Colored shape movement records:
•••
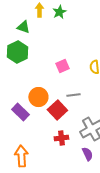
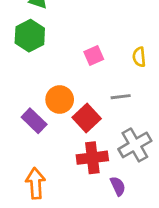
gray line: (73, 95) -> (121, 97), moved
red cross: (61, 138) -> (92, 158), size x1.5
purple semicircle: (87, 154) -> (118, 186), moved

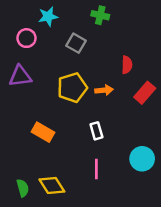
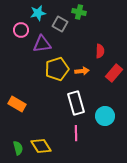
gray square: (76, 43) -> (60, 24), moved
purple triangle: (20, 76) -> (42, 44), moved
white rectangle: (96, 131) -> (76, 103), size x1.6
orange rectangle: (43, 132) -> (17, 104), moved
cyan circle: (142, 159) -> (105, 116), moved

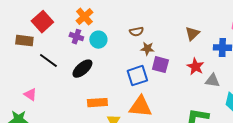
•••
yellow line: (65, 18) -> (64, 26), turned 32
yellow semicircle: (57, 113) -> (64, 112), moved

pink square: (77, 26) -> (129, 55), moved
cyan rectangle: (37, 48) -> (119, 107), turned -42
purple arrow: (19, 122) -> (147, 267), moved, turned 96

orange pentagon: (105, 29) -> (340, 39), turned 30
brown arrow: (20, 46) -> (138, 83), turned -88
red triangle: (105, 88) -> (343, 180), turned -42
•••
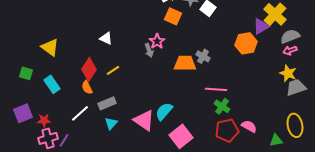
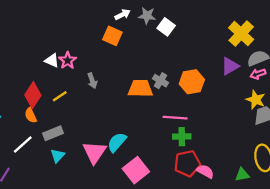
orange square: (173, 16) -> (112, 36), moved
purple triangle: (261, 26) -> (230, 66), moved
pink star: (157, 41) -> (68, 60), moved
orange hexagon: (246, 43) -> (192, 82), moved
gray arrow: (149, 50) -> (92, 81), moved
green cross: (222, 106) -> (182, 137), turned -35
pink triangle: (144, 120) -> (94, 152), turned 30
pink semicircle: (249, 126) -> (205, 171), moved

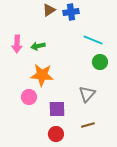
•••
What to work on: From the records above, transcribe without alteration every line from the one with "brown arrow: (20, 46)" to the one with "red triangle: (105, 88)", inclusive.

Task solution:
brown arrow: (20, 46) -> (138, 83), turned -88
red triangle: (105, 88) -> (343, 180), turned -42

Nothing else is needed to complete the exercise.